MATERIAL TO PROCESS:
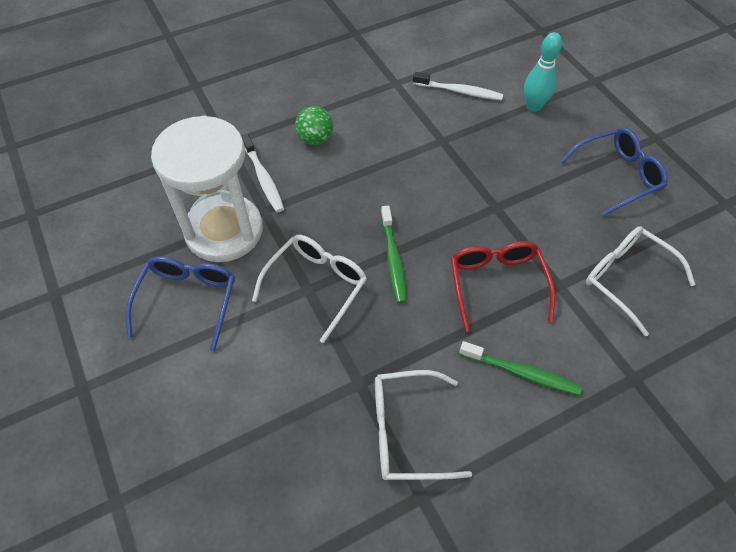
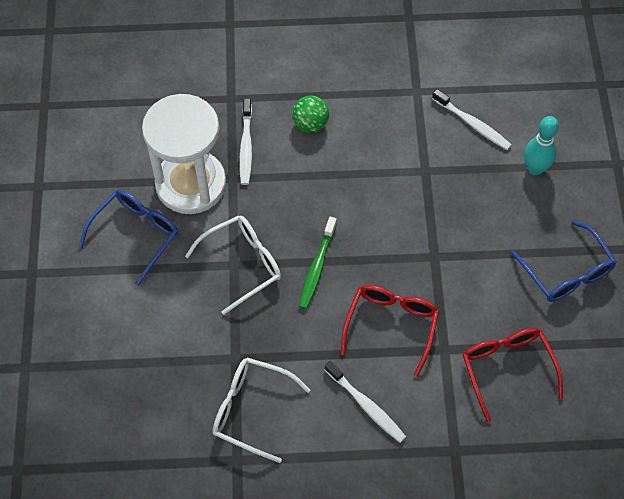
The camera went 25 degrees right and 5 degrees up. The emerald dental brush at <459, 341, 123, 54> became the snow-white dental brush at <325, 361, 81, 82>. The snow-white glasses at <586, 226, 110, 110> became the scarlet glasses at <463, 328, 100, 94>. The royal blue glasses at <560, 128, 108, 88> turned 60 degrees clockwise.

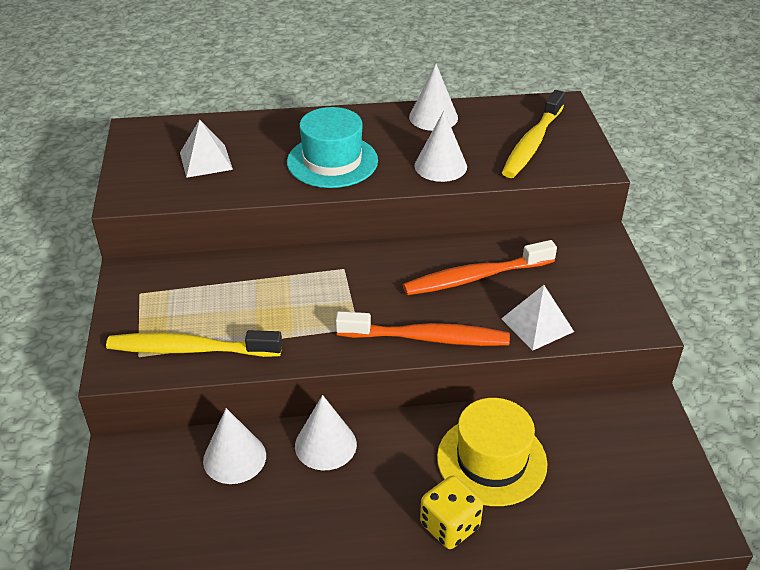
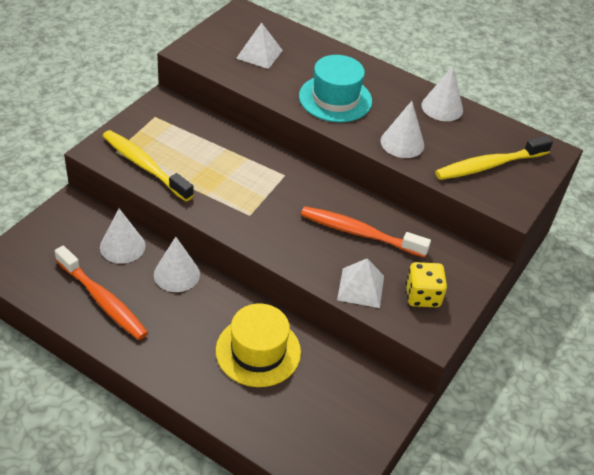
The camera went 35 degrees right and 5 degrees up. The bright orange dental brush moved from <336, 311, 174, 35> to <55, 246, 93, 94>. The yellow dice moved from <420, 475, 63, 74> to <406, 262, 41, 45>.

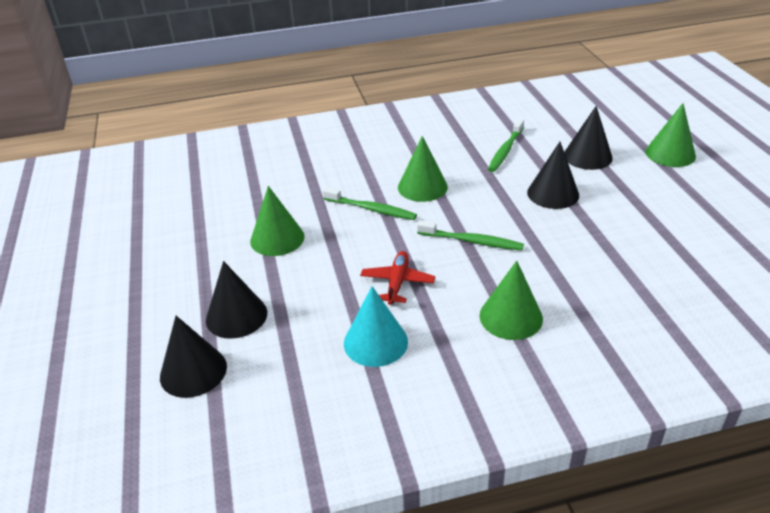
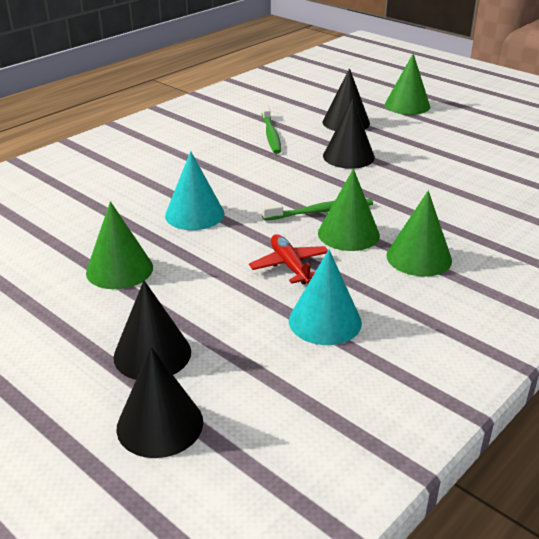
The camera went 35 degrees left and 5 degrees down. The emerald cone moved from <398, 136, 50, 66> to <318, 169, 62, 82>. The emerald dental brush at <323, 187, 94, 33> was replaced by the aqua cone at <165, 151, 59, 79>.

==

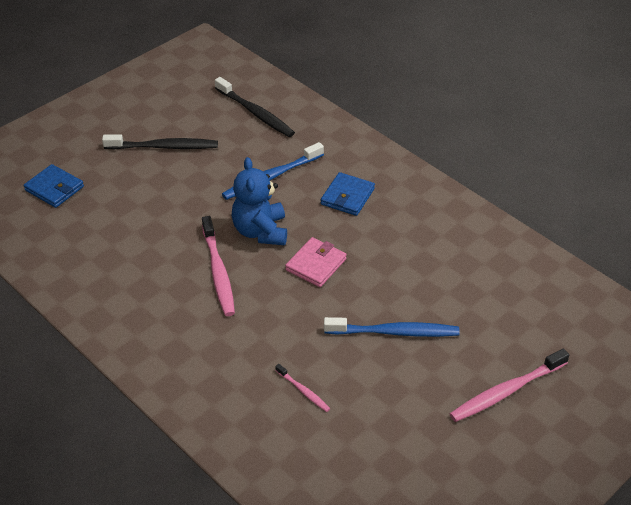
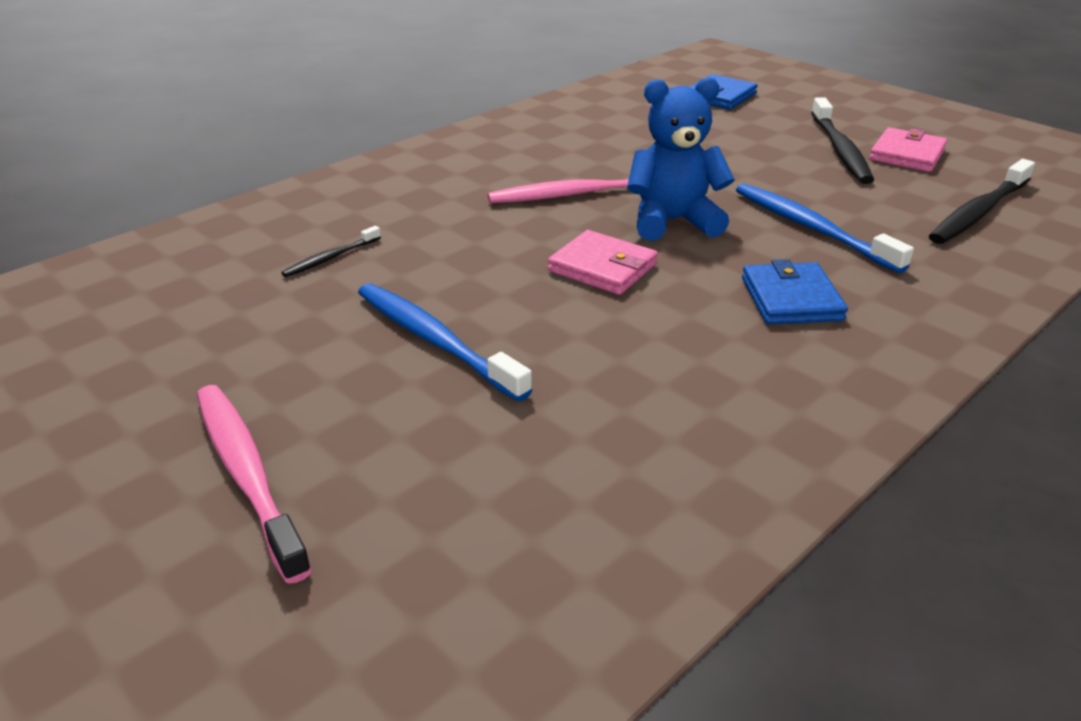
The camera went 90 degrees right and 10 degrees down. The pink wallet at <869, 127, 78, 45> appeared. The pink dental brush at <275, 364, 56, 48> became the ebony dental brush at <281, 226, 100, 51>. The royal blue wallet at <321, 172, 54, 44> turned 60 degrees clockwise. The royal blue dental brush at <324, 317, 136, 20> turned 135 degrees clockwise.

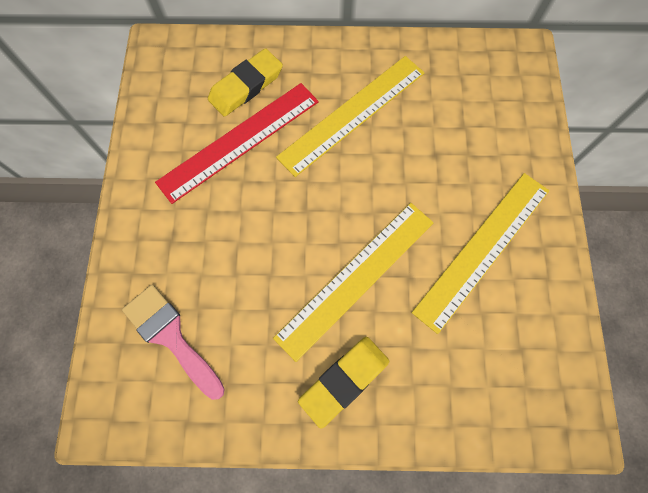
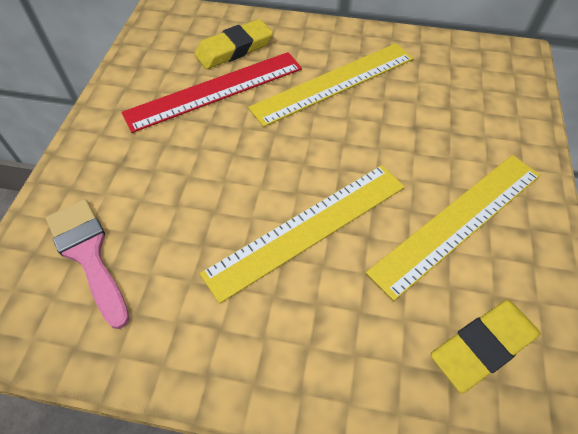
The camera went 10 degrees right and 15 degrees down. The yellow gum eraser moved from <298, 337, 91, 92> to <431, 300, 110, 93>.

--

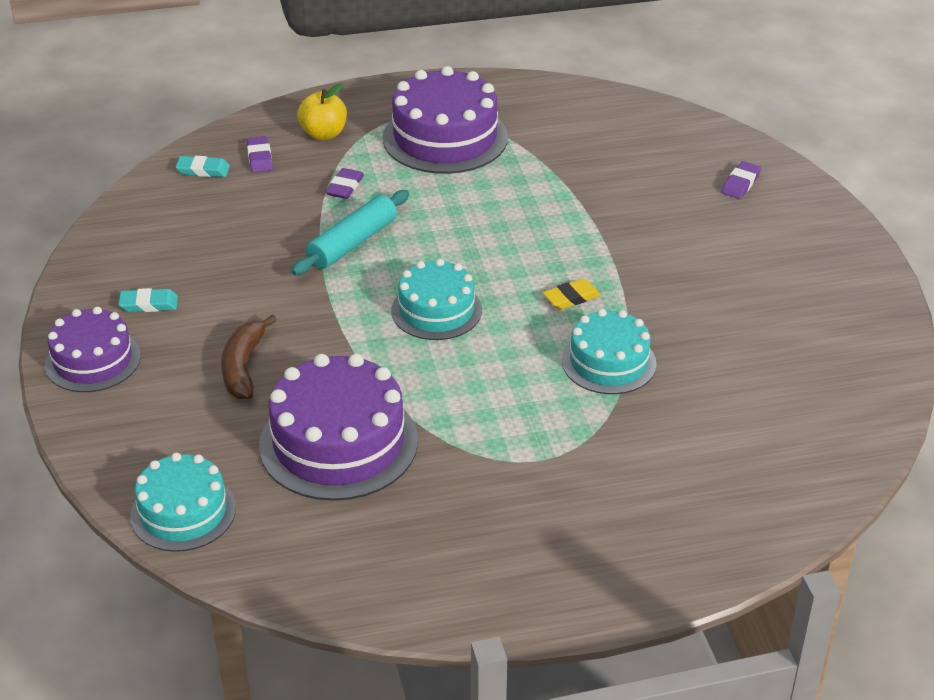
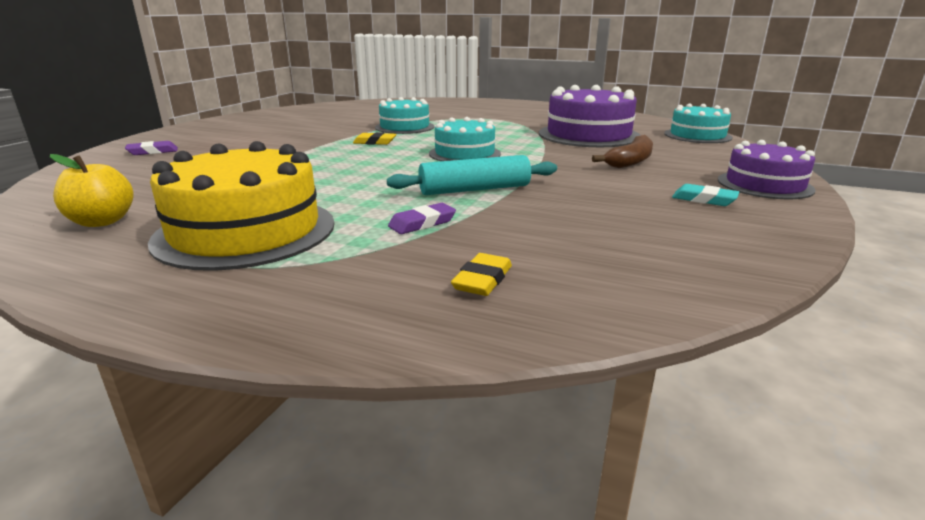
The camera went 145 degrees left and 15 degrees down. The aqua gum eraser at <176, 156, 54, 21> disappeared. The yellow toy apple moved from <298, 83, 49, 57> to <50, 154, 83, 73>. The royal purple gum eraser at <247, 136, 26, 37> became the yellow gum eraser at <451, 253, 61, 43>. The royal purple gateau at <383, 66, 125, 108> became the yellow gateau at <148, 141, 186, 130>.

BRIEF:
Print nothing but the lines above starting with the line that contains "The camera went 25" and going on through the line that contains "The camera went 35 degrees left". Leave out the pictures.

EXPECTED ANSWER:
The camera went 25 degrees right and 5 degrees up. The emerald dental brush at <459, 341, 123, 54> became the snow-white dental brush at <325, 361, 81, 82>. The snow-white glasses at <586, 226, 110, 110> became the scarlet glasses at <463, 328, 100, 94>. The royal blue glasses at <560, 128, 108, 88> turned 60 degrees clockwise.

The camera went 35 degrees right and 5 degrees up. The bright orange dental brush moved from <336, 311, 174, 35> to <55, 246, 93, 94>. The yellow dice moved from <420, 475, 63, 74> to <406, 262, 41, 45>.

The camera went 35 degrees left and 5 degrees down. The emerald cone moved from <398, 136, 50, 66> to <318, 169, 62, 82>. The emerald dental brush at <323, 187, 94, 33> was replaced by the aqua cone at <165, 151, 59, 79>.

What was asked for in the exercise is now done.